=== Begin Enclosure ===

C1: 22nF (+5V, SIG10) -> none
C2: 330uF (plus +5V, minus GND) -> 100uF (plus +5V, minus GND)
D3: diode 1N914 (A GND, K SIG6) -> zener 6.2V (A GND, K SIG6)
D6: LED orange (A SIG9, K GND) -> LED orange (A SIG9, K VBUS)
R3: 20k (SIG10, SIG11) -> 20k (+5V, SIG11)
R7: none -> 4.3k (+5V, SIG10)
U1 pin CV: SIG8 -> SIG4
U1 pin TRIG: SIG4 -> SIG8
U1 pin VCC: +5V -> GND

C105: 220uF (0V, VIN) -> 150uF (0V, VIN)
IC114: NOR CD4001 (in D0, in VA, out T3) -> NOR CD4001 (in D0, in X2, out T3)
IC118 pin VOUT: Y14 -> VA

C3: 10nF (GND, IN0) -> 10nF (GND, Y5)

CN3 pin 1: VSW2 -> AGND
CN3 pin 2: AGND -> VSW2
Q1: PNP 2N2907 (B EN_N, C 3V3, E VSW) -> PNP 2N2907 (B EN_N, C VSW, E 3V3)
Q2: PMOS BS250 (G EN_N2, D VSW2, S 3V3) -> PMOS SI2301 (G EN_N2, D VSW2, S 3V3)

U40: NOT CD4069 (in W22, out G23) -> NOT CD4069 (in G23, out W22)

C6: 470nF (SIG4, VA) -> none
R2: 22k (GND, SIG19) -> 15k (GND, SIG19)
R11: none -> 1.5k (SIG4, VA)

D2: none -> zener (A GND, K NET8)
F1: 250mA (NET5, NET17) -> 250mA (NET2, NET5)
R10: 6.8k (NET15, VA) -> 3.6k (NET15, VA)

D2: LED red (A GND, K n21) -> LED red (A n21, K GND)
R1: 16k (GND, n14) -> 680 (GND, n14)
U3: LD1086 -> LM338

=== End Enclosure ===

Reply with exactly the lines above from the one that contains "R7: none -> 4.3k (+5V, SIG10)" through the final line of the material, and with nothing else.

* _Task solution_
R7: none -> 4.3k (+5V, SIG10)
U1 pin CV: SIG8 -> SIG4
U1 pin TRIG: SIG4 -> SIG8
U1 pin VCC: +5V -> GND

C105: 220uF (0V, VIN) -> 150uF (0V, VIN)
IC114: NOR CD4001 (in D0, in VA, out T3) -> NOR CD4001 (in D0, in X2, out T3)
IC118 pin VOUT: Y14 -> VA

C3: 10nF (GND, IN0) -> 10nF (GND, Y5)

CN3 pin 1: VSW2 -> AGND
CN3 pin 2: AGND -> VSW2
Q1: PNP 2N2907 (B EN_N, C 3V3, E VSW) -> PNP 2N2907 (B EN_N, C VSW, E 3V3)
Q2: PMOS BS250 (G EN_N2, D VSW2, S 3V3) -> PMOS SI2301 (G EN_N2, D VSW2, S 3V3)

U40: NOT CD4069 (in W22, out G23) -> NOT CD4069 (in G23, out W22)

C6: 470nF (SIG4, VA) -> none
R2: 22k (GND, SIG19) -> 15k (GND, SIG19)
R11: none -> 1.5k (SIG4, VA)

D2: none -> zener (A GND, K NET8)
F1: 250mA (NET5, NET17) -> 250mA (NET2, NET5)
R10: 6.8k (NET15, VA) -> 3.6k (NET15, VA)

D2: LED red (A GND, K n21) -> LED red (A n21, K GND)
R1: 16k (GND, n14) -> 680 (GND, n14)
U3: LD1086 -> LM338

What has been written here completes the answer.